Comb through the entries for "appeared" and pull out each line that holds it.

#### Supplied data
----------------
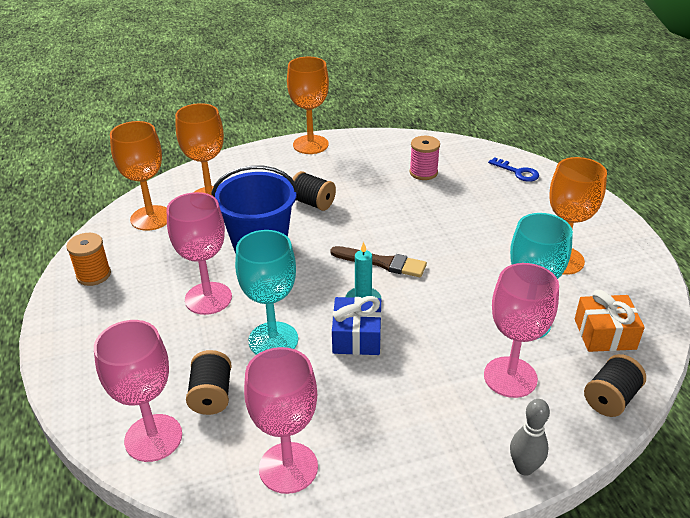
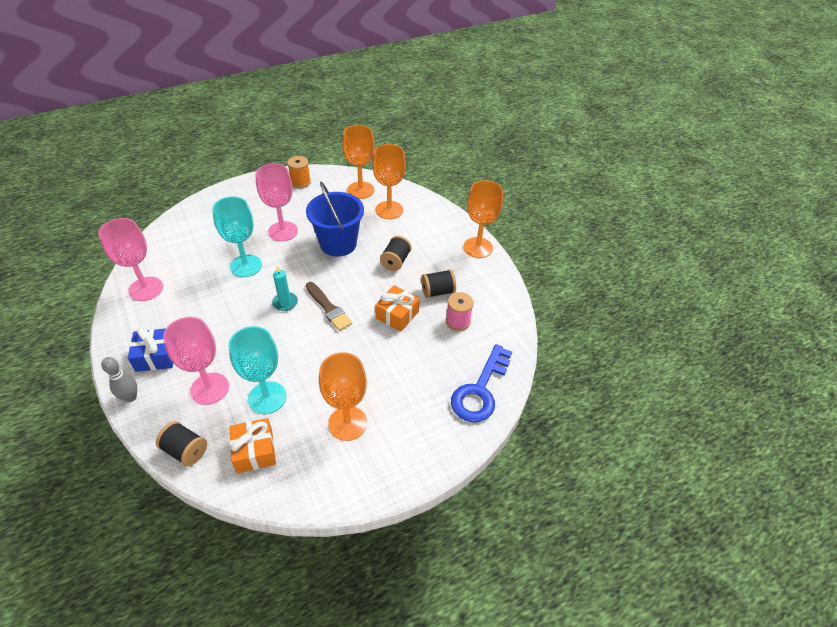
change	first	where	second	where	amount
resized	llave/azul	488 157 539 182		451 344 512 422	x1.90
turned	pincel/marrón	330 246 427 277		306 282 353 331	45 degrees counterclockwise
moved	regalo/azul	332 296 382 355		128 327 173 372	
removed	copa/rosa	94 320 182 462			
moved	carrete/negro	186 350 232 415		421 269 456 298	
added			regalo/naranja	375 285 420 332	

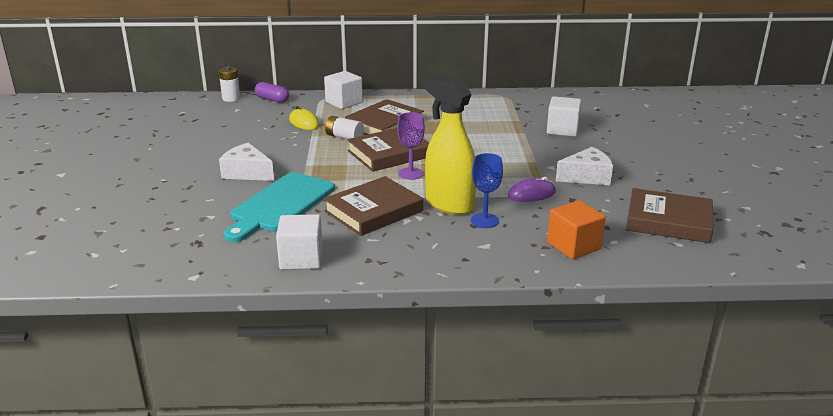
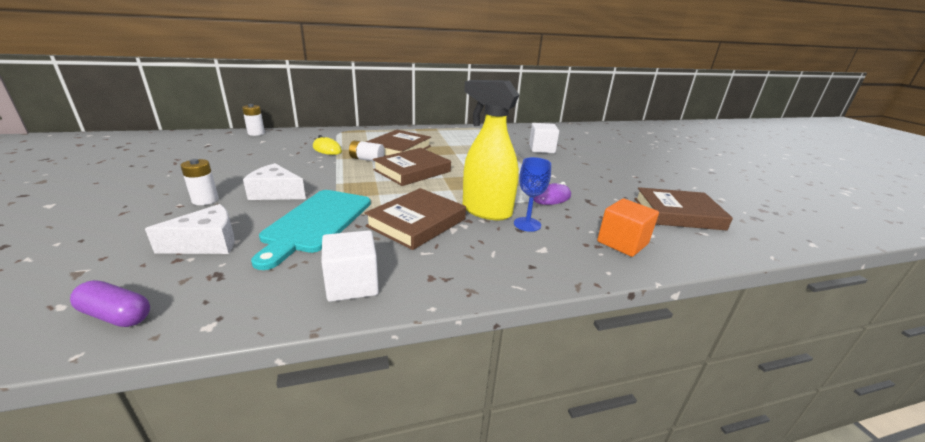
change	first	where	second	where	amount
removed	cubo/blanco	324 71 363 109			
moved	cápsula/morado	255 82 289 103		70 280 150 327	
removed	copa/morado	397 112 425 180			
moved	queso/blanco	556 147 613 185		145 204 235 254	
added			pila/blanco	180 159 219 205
----------------
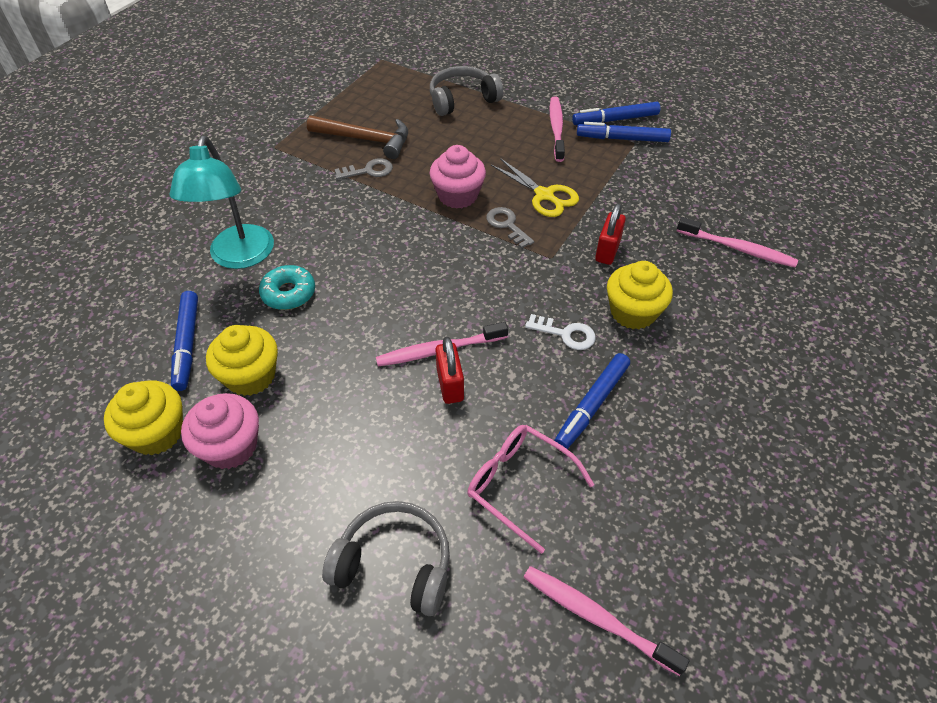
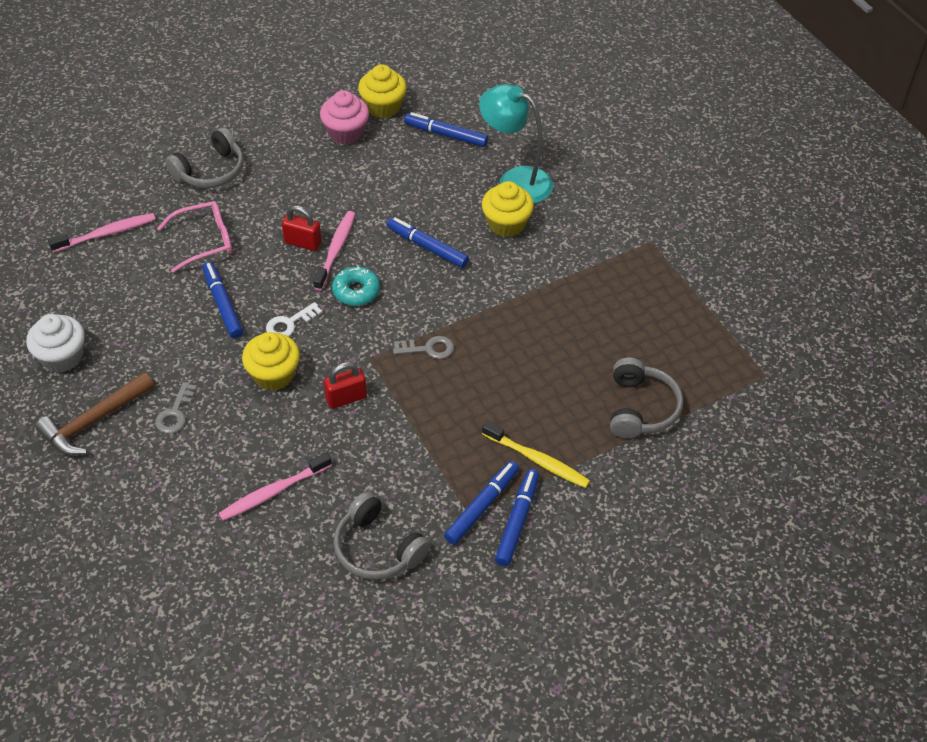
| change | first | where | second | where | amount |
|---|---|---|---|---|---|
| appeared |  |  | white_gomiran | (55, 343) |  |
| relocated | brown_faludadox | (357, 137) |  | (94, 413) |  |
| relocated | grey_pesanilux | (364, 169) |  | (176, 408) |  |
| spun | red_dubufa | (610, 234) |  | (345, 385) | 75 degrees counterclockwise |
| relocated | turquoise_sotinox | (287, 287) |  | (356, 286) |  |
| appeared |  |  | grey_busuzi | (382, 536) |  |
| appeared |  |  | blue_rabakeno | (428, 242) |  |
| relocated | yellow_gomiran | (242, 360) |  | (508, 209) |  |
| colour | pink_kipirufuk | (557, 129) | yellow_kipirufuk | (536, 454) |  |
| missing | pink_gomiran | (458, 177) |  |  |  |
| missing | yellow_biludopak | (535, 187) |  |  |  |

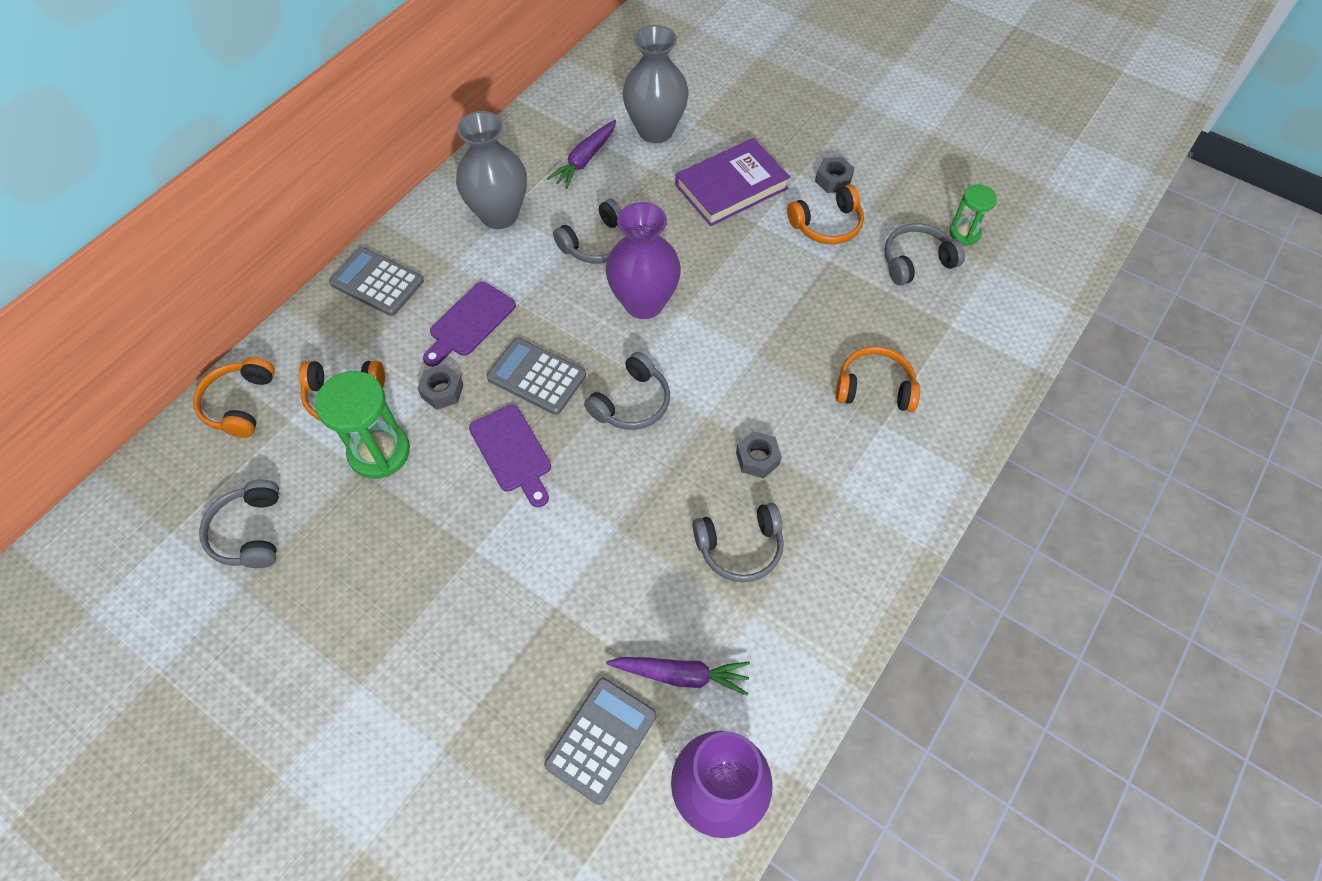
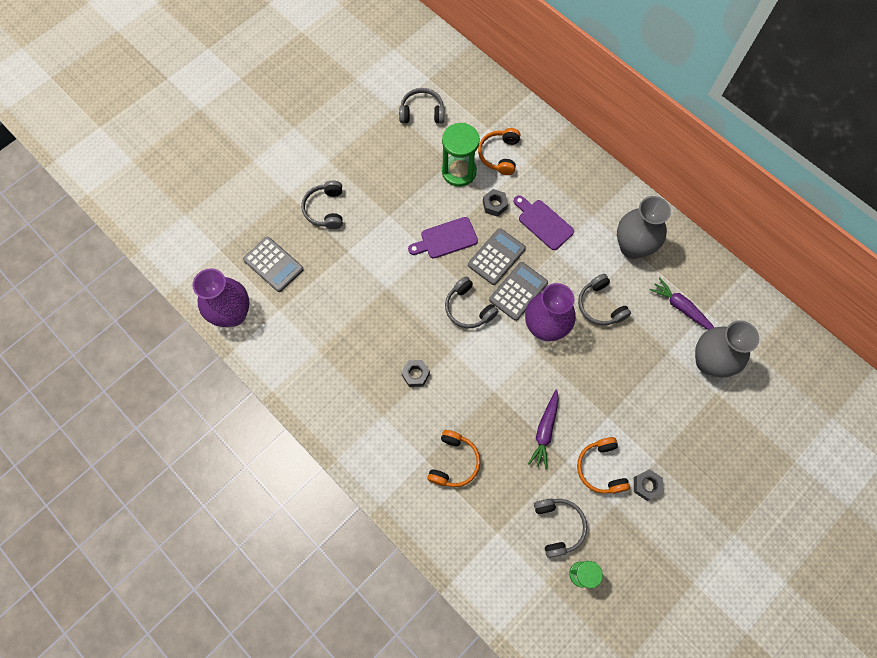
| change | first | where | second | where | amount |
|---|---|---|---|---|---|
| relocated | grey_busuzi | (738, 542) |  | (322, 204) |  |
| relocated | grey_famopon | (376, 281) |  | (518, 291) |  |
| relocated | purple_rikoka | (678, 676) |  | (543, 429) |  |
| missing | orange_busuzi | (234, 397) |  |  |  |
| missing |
----------------
#### Reply to the exercise
| appeared |  |  | white_gomiran | (55, 343) |  |
| appeared |  |  | grey_busuzi | (382, 536) |  |
| appeared |  |  | blue_rabakeno | (428, 242) |  |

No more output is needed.